>> START Supplied entries
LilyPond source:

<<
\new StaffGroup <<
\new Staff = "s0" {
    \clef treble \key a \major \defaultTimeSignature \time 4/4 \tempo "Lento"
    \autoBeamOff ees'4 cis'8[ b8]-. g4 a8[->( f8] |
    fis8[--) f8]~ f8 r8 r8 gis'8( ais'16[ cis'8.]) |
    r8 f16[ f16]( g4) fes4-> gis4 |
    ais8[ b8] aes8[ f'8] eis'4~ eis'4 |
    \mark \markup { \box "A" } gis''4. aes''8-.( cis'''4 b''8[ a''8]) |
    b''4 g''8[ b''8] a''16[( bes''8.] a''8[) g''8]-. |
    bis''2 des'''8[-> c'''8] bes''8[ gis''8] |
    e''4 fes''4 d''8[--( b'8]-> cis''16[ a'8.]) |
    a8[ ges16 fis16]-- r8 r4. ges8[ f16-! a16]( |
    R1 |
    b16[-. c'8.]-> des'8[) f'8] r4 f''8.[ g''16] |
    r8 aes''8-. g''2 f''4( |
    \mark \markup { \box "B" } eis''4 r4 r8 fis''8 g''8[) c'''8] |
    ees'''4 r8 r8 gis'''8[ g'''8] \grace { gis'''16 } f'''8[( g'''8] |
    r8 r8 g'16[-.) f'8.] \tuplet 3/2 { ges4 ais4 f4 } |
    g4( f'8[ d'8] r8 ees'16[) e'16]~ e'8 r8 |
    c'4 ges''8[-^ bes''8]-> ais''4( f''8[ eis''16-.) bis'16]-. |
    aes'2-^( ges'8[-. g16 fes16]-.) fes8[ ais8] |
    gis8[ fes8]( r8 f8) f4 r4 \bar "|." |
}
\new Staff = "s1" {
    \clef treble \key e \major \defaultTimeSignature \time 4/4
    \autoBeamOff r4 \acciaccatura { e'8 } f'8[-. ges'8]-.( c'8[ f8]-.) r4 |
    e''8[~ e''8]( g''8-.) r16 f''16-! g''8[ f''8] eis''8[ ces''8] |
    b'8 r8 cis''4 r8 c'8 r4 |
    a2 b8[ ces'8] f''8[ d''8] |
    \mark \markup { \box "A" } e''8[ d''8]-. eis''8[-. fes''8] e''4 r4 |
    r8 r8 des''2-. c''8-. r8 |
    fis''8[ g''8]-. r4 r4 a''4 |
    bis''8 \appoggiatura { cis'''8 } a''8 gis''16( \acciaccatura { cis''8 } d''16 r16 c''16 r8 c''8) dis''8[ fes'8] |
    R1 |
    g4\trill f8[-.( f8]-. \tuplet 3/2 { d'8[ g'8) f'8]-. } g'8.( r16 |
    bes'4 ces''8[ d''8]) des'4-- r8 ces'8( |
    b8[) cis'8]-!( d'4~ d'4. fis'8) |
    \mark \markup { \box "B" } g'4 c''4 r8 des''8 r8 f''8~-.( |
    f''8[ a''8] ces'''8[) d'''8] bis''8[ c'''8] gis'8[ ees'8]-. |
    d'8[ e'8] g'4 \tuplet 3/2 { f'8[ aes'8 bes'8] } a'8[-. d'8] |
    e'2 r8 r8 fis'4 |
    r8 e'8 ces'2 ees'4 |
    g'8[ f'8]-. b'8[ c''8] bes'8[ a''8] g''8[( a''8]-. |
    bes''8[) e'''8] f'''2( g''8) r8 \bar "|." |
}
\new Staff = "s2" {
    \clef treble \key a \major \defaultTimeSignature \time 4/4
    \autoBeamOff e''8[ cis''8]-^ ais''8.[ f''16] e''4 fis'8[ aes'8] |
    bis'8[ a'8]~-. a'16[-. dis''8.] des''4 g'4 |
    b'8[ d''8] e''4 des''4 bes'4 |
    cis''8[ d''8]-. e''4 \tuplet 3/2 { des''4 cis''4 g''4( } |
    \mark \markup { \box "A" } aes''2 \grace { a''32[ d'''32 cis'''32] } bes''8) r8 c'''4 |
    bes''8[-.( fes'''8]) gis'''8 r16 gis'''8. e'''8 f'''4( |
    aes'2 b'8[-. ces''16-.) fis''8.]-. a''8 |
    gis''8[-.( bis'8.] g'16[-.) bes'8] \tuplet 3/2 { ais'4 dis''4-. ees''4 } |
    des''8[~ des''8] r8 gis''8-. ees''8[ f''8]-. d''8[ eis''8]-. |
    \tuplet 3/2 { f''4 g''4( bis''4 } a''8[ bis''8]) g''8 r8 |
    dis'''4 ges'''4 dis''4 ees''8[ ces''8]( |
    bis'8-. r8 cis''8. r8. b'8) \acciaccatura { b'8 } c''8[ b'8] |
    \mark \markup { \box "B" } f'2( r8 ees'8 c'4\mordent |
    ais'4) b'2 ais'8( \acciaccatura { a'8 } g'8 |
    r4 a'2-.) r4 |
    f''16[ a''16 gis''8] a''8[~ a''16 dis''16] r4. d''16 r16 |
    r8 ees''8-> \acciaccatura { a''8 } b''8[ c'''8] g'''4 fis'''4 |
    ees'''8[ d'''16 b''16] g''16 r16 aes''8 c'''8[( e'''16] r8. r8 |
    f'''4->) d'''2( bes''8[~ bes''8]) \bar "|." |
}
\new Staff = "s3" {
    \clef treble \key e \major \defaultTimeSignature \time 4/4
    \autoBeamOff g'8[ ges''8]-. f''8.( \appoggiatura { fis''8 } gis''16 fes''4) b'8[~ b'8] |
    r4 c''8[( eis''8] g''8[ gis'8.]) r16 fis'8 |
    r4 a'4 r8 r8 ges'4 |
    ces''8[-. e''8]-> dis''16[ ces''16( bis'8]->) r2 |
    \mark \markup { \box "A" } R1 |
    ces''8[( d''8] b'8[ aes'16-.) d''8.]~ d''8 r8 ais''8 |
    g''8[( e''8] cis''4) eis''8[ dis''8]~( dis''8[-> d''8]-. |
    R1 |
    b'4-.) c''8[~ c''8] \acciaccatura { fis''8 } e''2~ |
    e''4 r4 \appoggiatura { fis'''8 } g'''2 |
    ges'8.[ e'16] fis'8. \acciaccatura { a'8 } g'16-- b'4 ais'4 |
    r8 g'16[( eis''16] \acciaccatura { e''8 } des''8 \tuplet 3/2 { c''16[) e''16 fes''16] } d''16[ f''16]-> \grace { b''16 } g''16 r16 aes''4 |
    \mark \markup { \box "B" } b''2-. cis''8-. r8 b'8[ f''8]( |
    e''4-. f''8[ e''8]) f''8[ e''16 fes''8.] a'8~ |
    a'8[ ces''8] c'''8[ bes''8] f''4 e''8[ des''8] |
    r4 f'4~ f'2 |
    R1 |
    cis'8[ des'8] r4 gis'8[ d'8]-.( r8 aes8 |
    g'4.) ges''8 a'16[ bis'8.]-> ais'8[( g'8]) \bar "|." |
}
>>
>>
>> END Supplied entries
### What needs to be done
Report each line of the listing above that contains the string "acciaccatura", copying every such line in full.

### Task result
    \autoBeamOff r4 \acciaccatura { e'8 } f'8[-. ges'8]-.( c'8[ f8]-.) r4 |
    bis''8 \appoggiatura { cis'''8 } a''8 gis''16( \acciaccatura { cis''8 } d''16 r16 c''16 r8 c''8) dis''8[ fes'8] |
    bis'8-. r8 cis''8. r8. b'8) \acciaccatura { b'8 } c''8[ b'8] |
    ais'4) b'2 ais'8( \acciaccatura { a'8 } g'8 |
    r8 ees''8-> \acciaccatura { a''8 } b''8[ c'''8] g'''4 fis'''4 |
    b'4-.) c''8[~ c''8] \acciaccatura { fis''8 } e''2~ |
    ges'8.[ e'16] fis'8. \acciaccatura { a'8 } g'16-- b'4 ais'4 |
    r8 g'16[( eis''16] \acciaccatura { e''8 } des''8 \tuplet 3/2 { c''16[) e''16 fes''16] } d''16[ f''16]-> \grace { b''16 } g''16 r16 aes''4 |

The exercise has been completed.